▸ **INPUT**:
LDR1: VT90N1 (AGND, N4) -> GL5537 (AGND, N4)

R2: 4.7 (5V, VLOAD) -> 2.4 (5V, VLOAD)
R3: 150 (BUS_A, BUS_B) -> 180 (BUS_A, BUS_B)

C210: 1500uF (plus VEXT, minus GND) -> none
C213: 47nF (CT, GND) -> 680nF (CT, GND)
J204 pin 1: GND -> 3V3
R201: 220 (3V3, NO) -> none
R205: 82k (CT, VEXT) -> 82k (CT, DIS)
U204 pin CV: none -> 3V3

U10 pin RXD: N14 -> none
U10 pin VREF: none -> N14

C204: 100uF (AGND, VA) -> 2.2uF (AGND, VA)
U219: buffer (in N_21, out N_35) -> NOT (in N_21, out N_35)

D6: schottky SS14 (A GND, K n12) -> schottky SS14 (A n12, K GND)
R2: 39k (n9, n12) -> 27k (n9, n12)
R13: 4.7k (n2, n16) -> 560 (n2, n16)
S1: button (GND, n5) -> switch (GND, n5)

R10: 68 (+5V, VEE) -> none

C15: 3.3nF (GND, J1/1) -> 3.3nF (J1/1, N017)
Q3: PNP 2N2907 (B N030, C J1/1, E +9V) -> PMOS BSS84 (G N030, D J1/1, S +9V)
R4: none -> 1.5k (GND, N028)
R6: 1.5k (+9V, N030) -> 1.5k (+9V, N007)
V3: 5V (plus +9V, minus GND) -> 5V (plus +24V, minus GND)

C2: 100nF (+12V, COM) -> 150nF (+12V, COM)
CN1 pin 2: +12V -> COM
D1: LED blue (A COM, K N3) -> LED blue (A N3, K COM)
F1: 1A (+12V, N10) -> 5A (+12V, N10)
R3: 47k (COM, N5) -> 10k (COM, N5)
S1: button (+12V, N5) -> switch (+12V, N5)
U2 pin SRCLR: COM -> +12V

▸ **WORK ITEM**:
Retype all of the data exactly. Leave nothing out.

▸ **WRITTEN REPLY**:
LDR1: VT90N1 (AGND, N4) -> GL5537 (AGND, N4)

R2: 4.7 (5V, VLOAD) -> 2.4 (5V, VLOAD)
R3: 150 (BUS_A, BUS_B) -> 180 (BUS_A, BUS_B)

C210: 1500uF (plus VEXT, minus GND) -> none
C213: 47nF (CT, GND) -> 680nF (CT, GND)
J204 pin 1: GND -> 3V3
R201: 220 (3V3, NO) -> none
R205: 82k (CT, VEXT) -> 82k (CT, DIS)
U204 pin CV: none -> 3V3

U10 pin RXD: N14 -> none
U10 pin VREF: none -> N14

C204: 100uF (AGND, VA) -> 2.2uF (AGND, VA)
U219: buffer (in N_21, out N_35) -> NOT (in N_21, out N_35)

D6: schottky SS14 (A GND, K n12) -> schottky SS14 (A n12, K GND)
R2: 39k (n9, n12) -> 27k (n9, n12)
R13: 4.7k (n2, n16) -> 560 (n2, n16)
S1: button (GND, n5) -> switch (GND, n5)

R10: 68 (+5V, VEE) -> none

C15: 3.3nF (GND, J1/1) -> 3.3nF (J1/1, N017)
Q3: PNP 2N2907 (B N030, C J1/1, E +9V) -> PMOS BSS84 (G N030, D J1/1, S +9V)
R4: none -> 1.5k (GND, N028)
R6: 1.5k (+9V, N030) -> 1.5k (+9V, N007)
V3: 5V (plus +9V, minus GND) -> 5V (plus +24V, minus GND)

C2: 100nF (+12V, COM) -> 150nF (+12V, COM)
CN1 pin 2: +12V -> COM
D1: LED blue (A COM, K N3) -> LED blue (A N3, K COM)
F1: 1A (+12V, N10) -> 5A (+12V, N10)
R3: 47k (COM, N5) -> 10k (COM, N5)
S1: button (+12V, N5) -> switch (+12V, N5)
U2 pin SRCLR: COM -> +12V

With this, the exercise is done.